Set the records down again in full, exactly as they are, apart from the images.

**** Study material

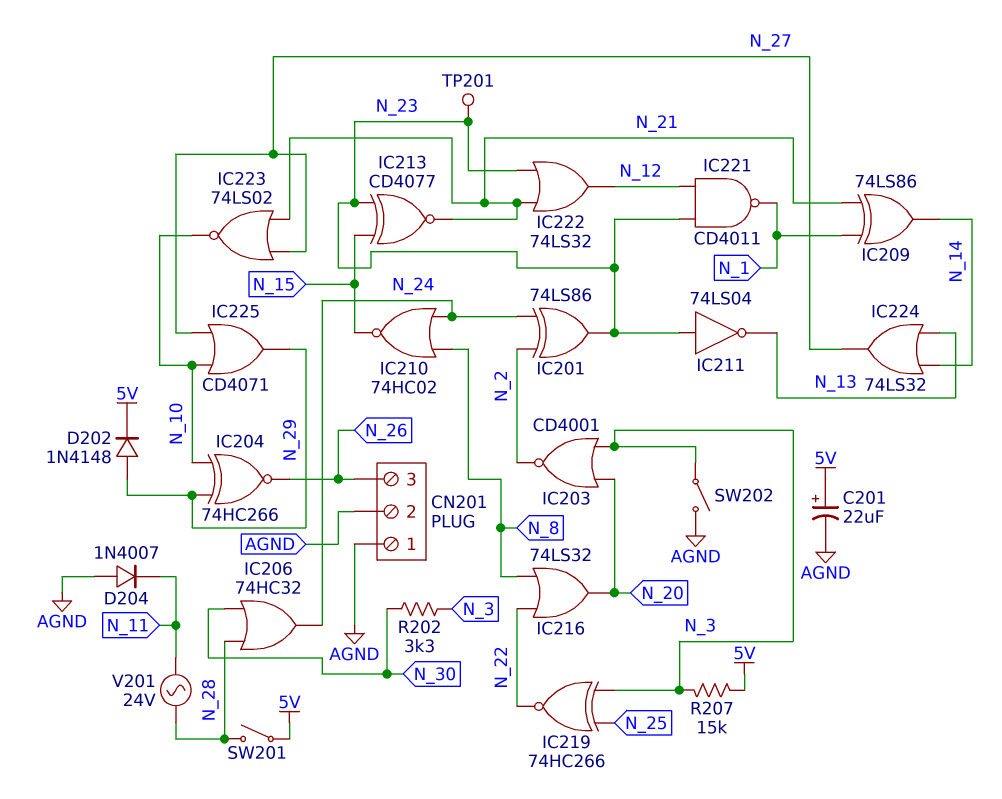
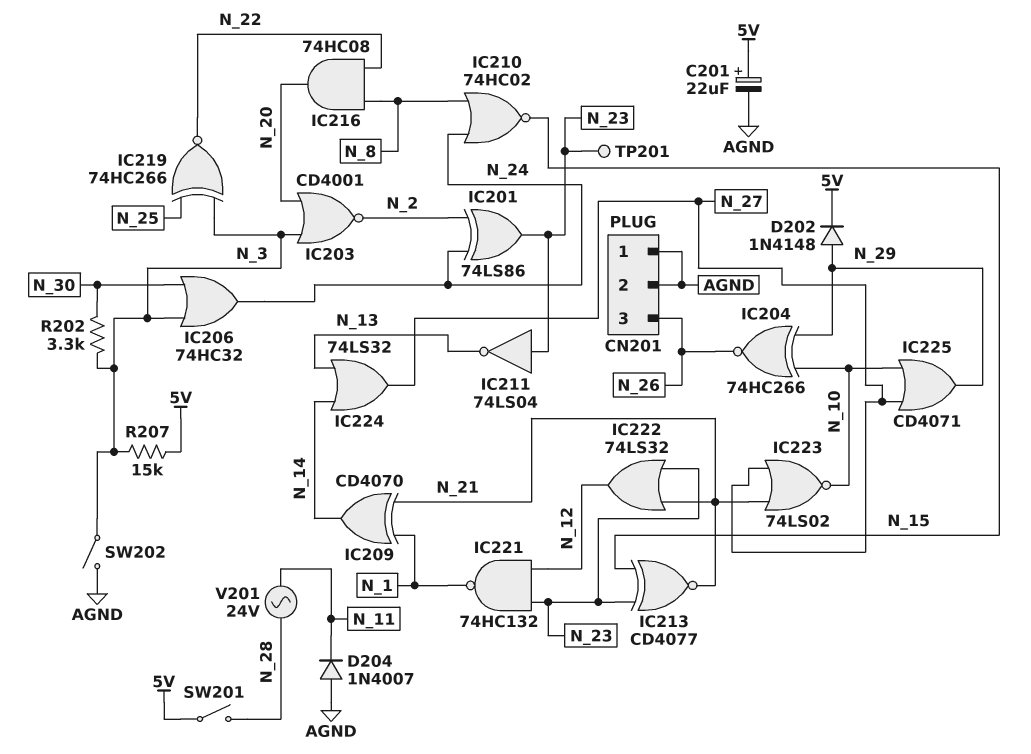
IC206: OR 74HC32 (in N_28, in N_30, out N_24) -> OR 74HC32 (in N_3, in N_30, out N_24)
IC209: XOR 74LS86 (in N_1, in N_21, out N_14) -> XOR CD4070 (in N_1, in N_21, out N_14)
IC216: OR 74LS32 (in N_8, in N_22, out N_20) -> AND 74HC08 (in N_8, in N_22, out N_20)
IC221: NAND CD4011 (in N_12, in N_23, out N_1) -> NAND 74HC132 (in N_12, in N_23, out N_1)

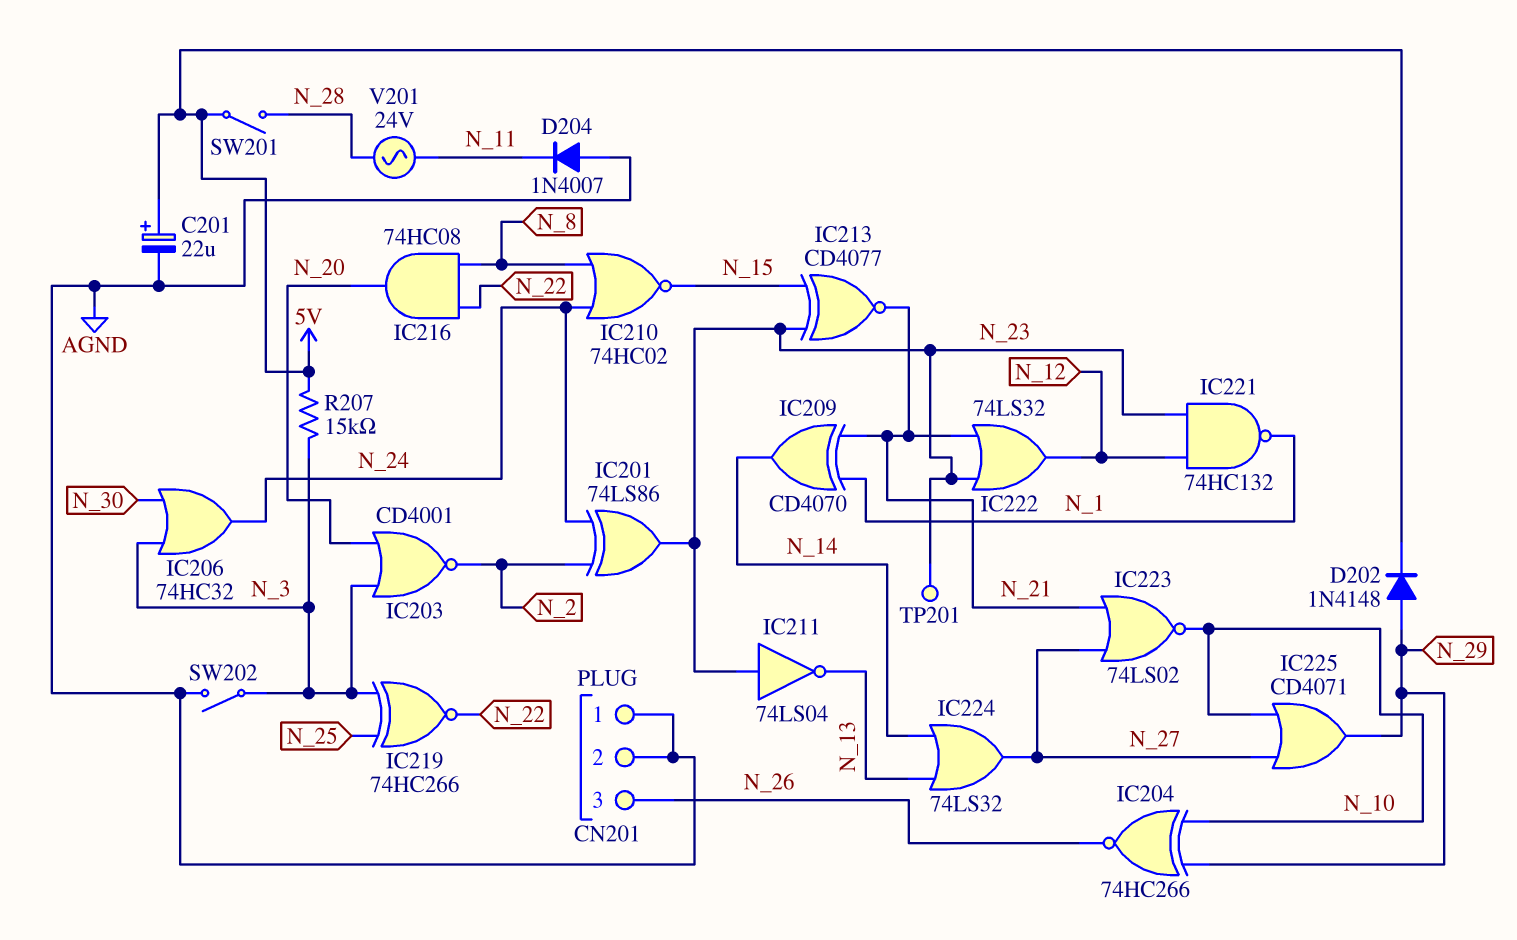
R202: 3.3k (N_3, N_30) -> none

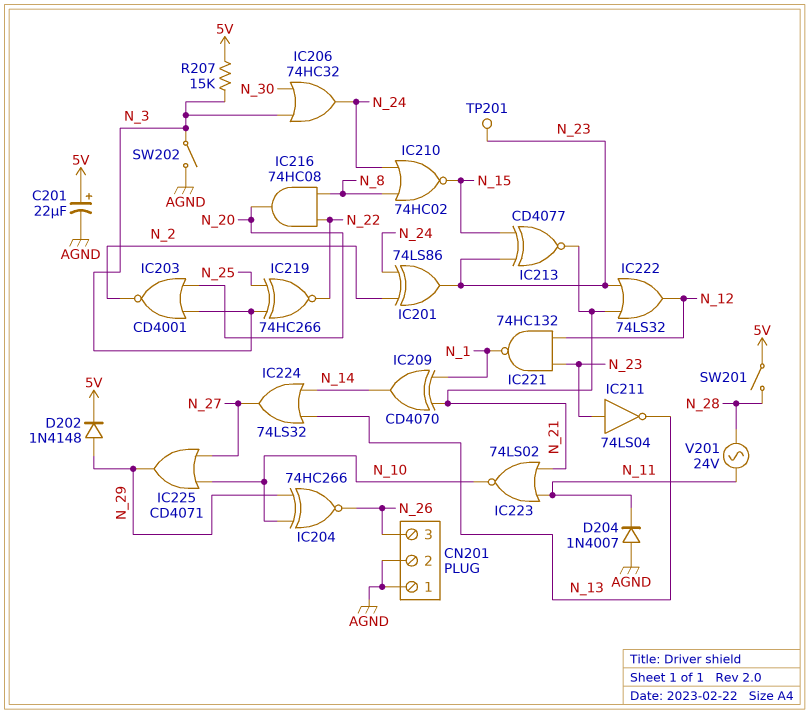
IC223: NOR 74LS02 (in N_21, in N_27, out N_10) -> NOR 74LS02 (in N_11, in N_21, out N_10)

********

▶ **Solution for this exercise**
IC206: OR 74HC32 (in N_28, in N_30, out N_24) -> OR 74HC32 (in N_3, in N_30, out N_24)
IC209: XOR 74LS86 (in N_1, in N_21, out N_14) -> XOR CD4070 (in N_1, in N_21, out N_14)
IC216: OR 74LS32 (in N_8, in N_22, out N_20) -> AND 74HC08 (in N_8, in N_22, out N_20)
IC221: NAND CD4011 (in N_12, in N_23, out N_1) -> NAND 74HC132 (in N_12, in N_23, out N_1)

R202: 3.3k (N_3, N_30) -> none

IC223: NOR 74LS02 (in N_21, in N_27, out N_10) -> NOR 74LS02 (in N_11, in N_21, out N_10)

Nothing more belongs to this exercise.